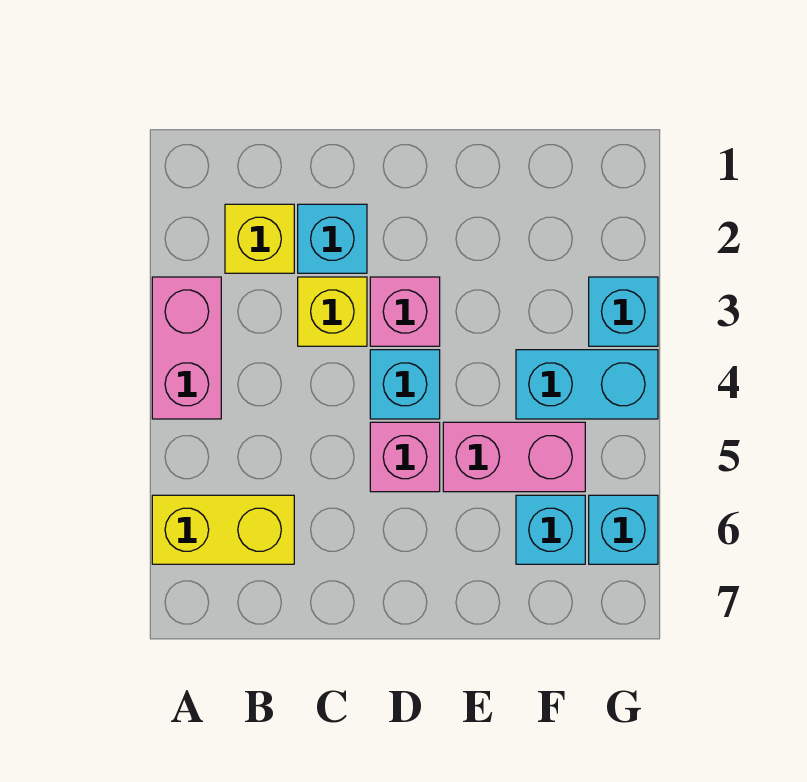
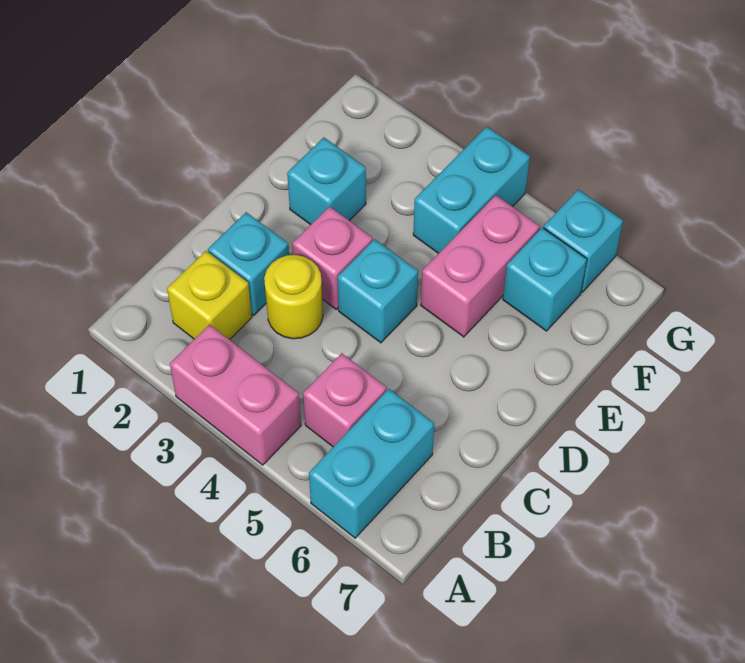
yellow 1x2 brick [152,495,294,564] -> cyan 1x2 brick [309,389,434,538]
yellow 1x1 brick [298,277,367,346] -> yellow 1x1 round brick [264,255,323,339]
pink 1x1 brick [370,422,440,492] -> pink 1x1 brick moved to [303,353,387,447]
cyan 1x1 brick [589,277,658,346] -> cyan 1x1 brick moved to [287,138,366,225]

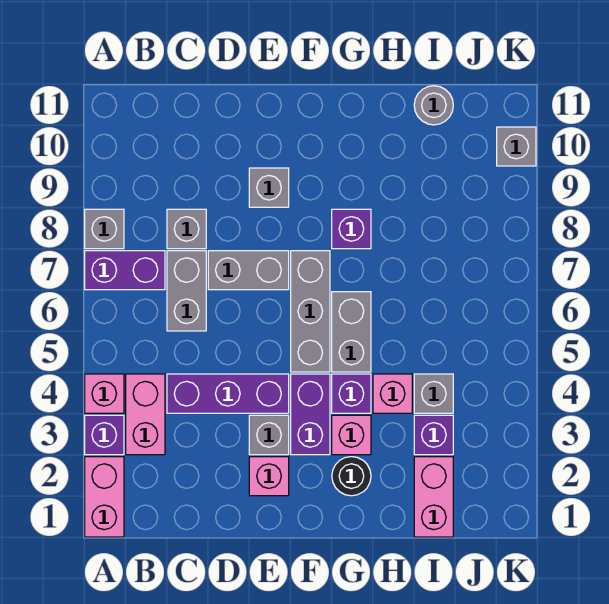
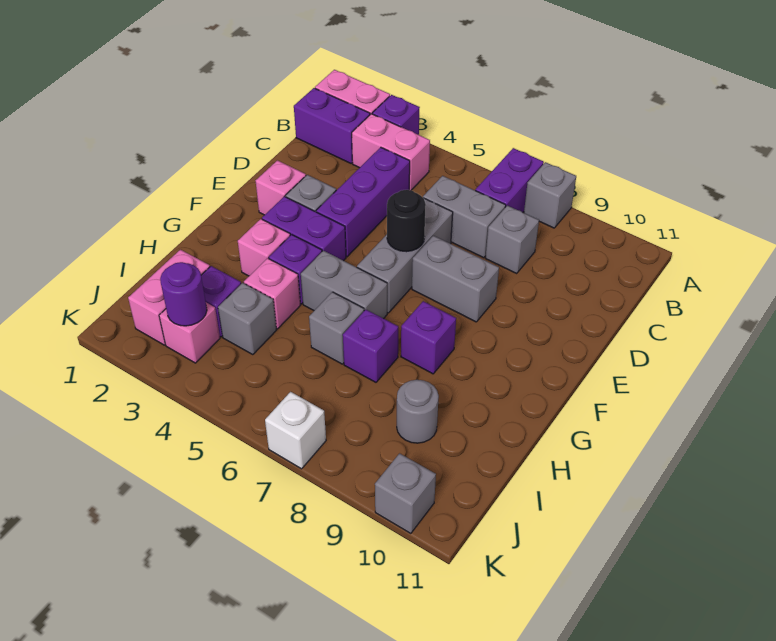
pink 1x1 brick [85,374,124,413] -> pink 1x1 brick moved to [159,303,220,363]
none -> purple 1x2 brick [294,88,370,163]
grey 1x2 brick [208,251,289,290] -> grey 1x2 brick turned to [412,236,499,322]
grey 1x1 brick [249,168,289,207] -> grey 1x1 brick moved to [309,292,364,364]
grey 1x3 brick [291,251,330,372] -> grey 1x3 brick turned to [357,198,453,313]
black 1x1 round brick [332,457,371,496] -> black 1x1 round brick moved to [387,190,426,252]
none -> purple 1x1 brick [343,310,398,382]
pink 1x2 brick [414,457,453,537] -> pink 1x2 brick turned to [128,250,210,345]
grey 1x1 round brick [414,86,453,125] -> grey 1x1 round brick moved to [397,380,439,443]
none -> purple 1x1 round brick [160,262,207,326]
none -> white 1x1 brick [265,392,326,469]

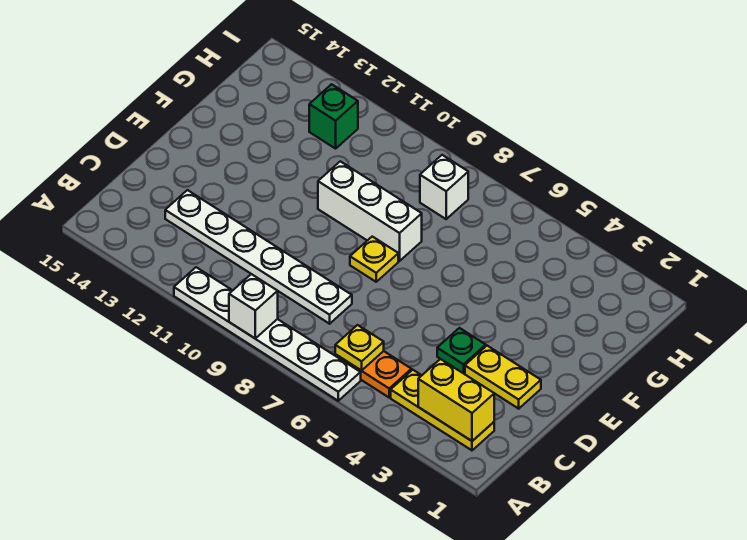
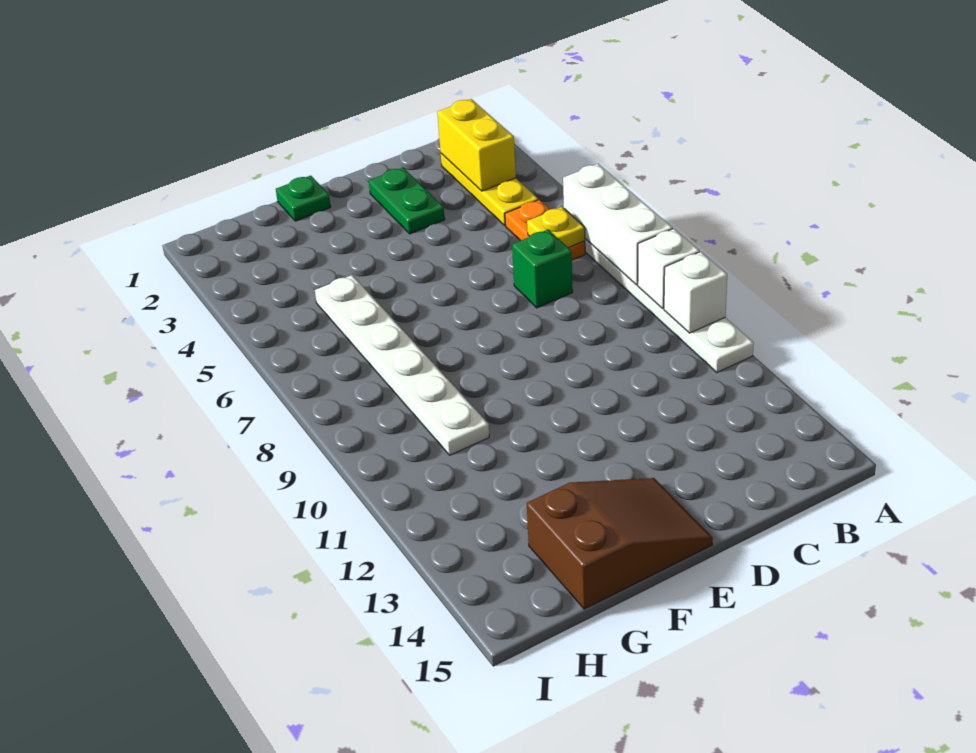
white 1x6 plate [165,190,352,324] -> white 1x6 plate moved to [315,275,489,455]
yellow 1x2 plate [465,346,541,409] -> green 1x2 plate [369,168,445,234]
green 1x1 plate [437,328,486,373] -> green 1x1 plate moved to [276,176,331,221]
yellow 1x1 plate [350,237,398,282] -> none
none -> brown 2x3 slope [527,478,713,609]
white 1x3 brick [318,161,422,261] -> white 1x3 brick moved to [563,164,673,285]
white 1x1 brick [420,155,468,219] -> white 1x1 brick moved to [664,252,727,333]
green 1x1 brick [309,84,358,149] -> green 1x1 brick moved to [512,229,573,308]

= = = = =

→ Exercise prompt
Pull from the data each line where the string "grey" turns up.

→ Task output
grey 1x2 brick [208,251,289,290] -> grey 1x2 brick turned to [412,236,499,322]
grey 1x1 brick [249,168,289,207] -> grey 1x1 brick moved to [309,292,364,364]
grey 1x3 brick [291,251,330,372] -> grey 1x3 brick turned to [357,198,453,313]
grey 1x1 round brick [414,86,453,125] -> grey 1x1 round brick moved to [397,380,439,443]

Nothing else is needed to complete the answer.